Exercise brief: Reproduce the listing in full, pictures excluded.
=====
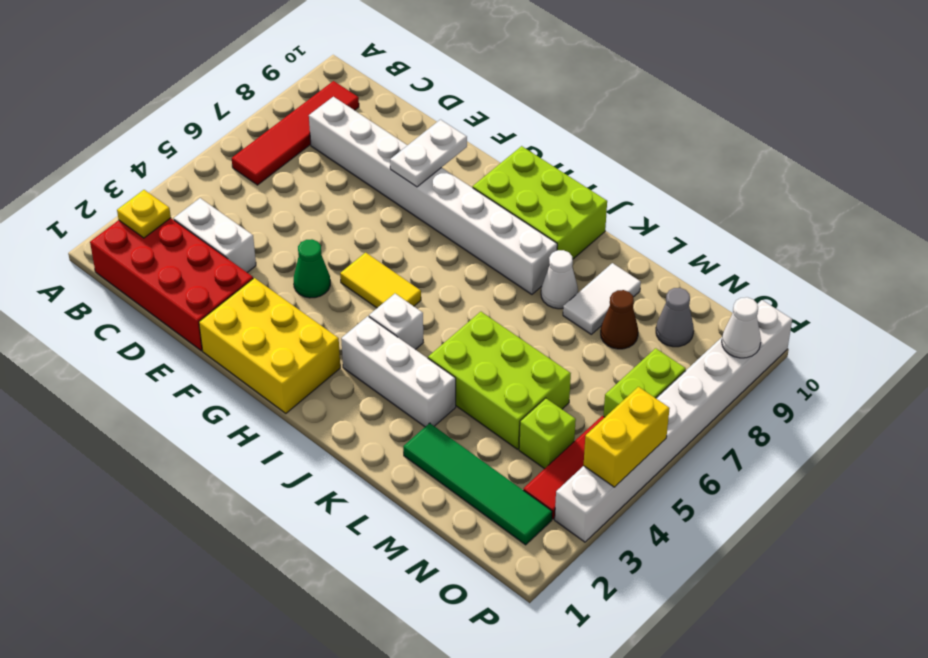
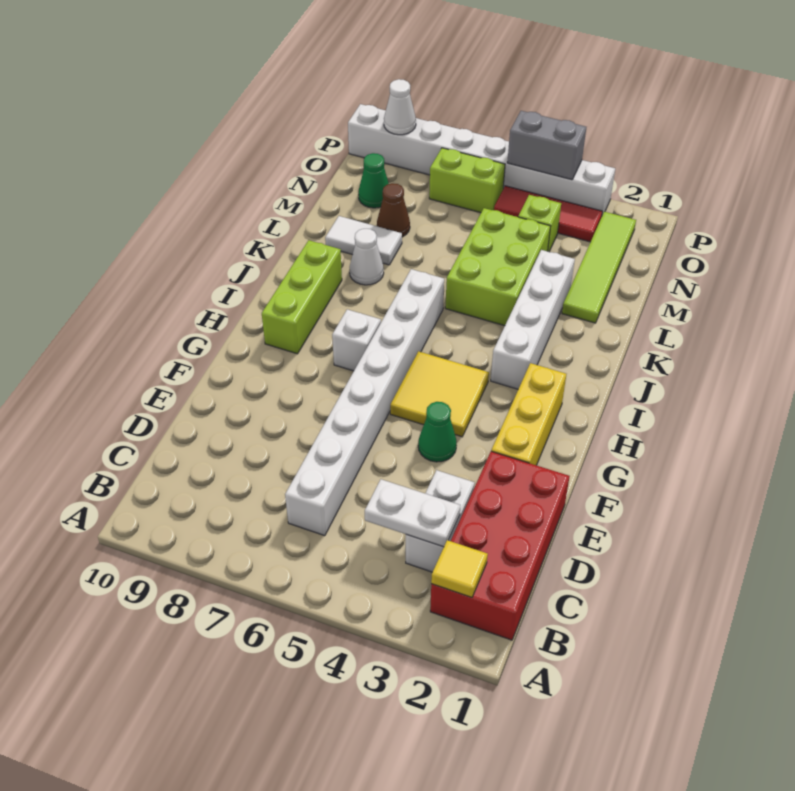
yellow 1x1 plate [117,190,171,238] -> yellow 1x1 tile [431,540,488,597]
red 1x4 tile [232,81,359,185] -> none
white 1x8 brick [309,97,557,294] -> white 1x8 brick moved to [285,269,444,536]
yellow 2x3 brick [199,278,340,413] -> yellow 1x3 brick [491,363,566,465]
white 1x2 plate [390,120,467,187] -> white 1x2 plate moved to [365,479,460,547]
yellow 1x2 tile [340,253,421,308] -> yellow 2x2 tile [390,351,489,437]
lime 2x3 brick [473,146,607,259] -> lime 1x3 brick [262,240,342,354]
white 1x3 brick [341,316,456,427] -> white 1x4 brick [491,250,575,389]
white 1x1 brick [369,294,423,350] -> white 1x1 brick moved to [332,309,381,371]
green 1x4 tile [403,423,552,545] -> lime 1x4 tile [562,212,636,323]
grey 1x1 cone [656,288,694,347] -> green 1x1 cone [358,153,389,208]
yellow 1x2 brick [583,387,670,487] -> grey 1x2 brick [507,111,586,180]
=====
Solution to this problem:
yellow 1x1 plate [117,190,171,238] -> yellow 1x1 tile [431,540,488,597]
red 1x4 tile [232,81,359,185] -> none
white 1x8 brick [309,97,557,294] -> white 1x8 brick moved to [285,269,444,536]
yellow 2x3 brick [199,278,340,413] -> yellow 1x3 brick [491,363,566,465]
white 1x2 plate [390,120,467,187] -> white 1x2 plate moved to [365,479,460,547]
yellow 1x2 tile [340,253,421,308] -> yellow 2x2 tile [390,351,489,437]
lime 2x3 brick [473,146,607,259] -> lime 1x3 brick [262,240,342,354]
white 1x3 brick [341,316,456,427] -> white 1x4 brick [491,250,575,389]
white 1x1 brick [369,294,423,350] -> white 1x1 brick moved to [332,309,381,371]
green 1x4 tile [403,423,552,545] -> lime 1x4 tile [562,212,636,323]
grey 1x1 cone [656,288,694,347] -> green 1x1 cone [358,153,389,208]
yellow 1x2 brick [583,387,670,487] -> grey 1x2 brick [507,111,586,180]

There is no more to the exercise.